What to do |
Would you please copy the part of the material below that opens with the line containing "camera: 60 degrees right, 10 degrees up" and closes with the line containing "(263, 151) = (301, 188): pink"? Copy it exactly, and only it.

Provided data |
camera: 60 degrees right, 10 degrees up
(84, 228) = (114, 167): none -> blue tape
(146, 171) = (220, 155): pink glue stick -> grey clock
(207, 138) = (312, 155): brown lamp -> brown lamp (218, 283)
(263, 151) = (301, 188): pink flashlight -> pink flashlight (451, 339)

...

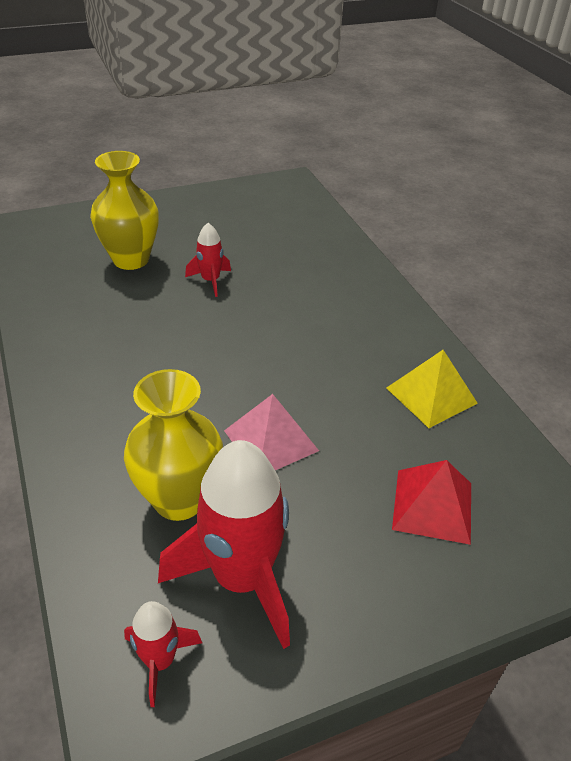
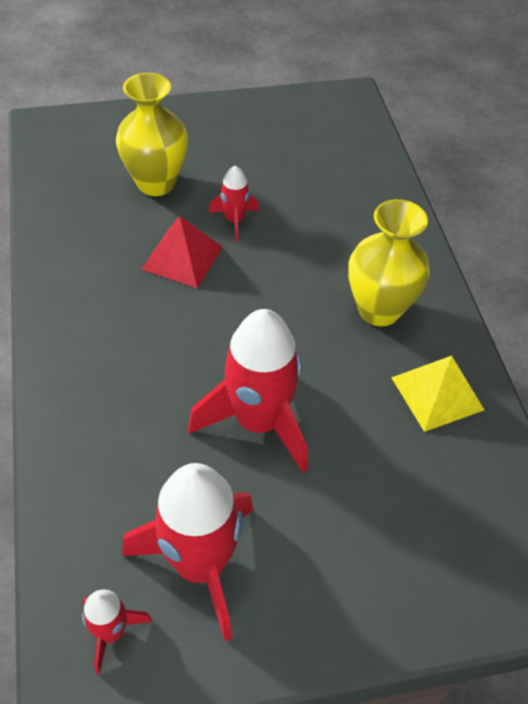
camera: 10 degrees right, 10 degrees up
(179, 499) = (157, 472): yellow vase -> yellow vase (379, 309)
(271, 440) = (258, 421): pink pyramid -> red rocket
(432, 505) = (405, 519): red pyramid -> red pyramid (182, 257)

--

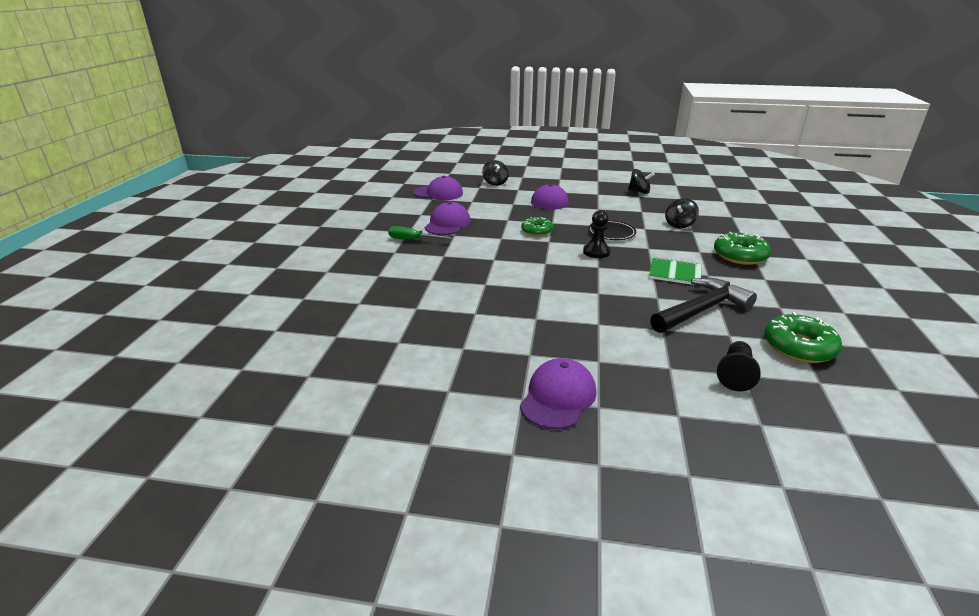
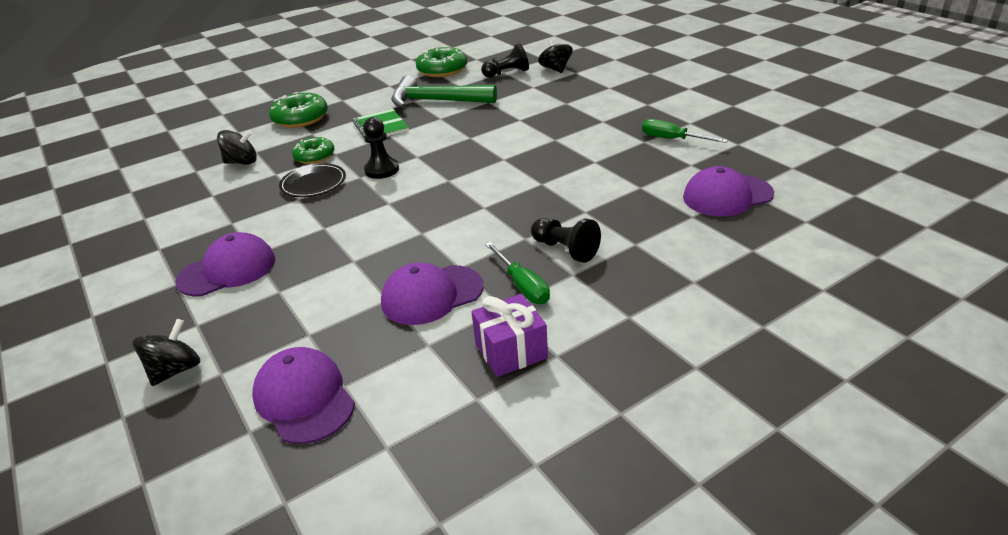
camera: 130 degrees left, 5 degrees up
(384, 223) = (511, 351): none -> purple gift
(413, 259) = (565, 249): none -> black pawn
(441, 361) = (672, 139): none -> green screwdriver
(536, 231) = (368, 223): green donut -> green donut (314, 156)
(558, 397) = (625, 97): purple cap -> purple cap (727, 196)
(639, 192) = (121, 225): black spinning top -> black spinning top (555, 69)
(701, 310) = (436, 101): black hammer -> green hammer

Result below |
camera: 60 degrees right, 10 degrees up
(84, 228) = (114, 167): none -> blue tape
(146, 171) = (220, 155): pink glue stick -> grey clock
(207, 138) = (312, 155): brown lamp -> brown lamp (218, 283)
(263, 151) = (301, 188): pink flashlight -> pink flashlight (451, 339)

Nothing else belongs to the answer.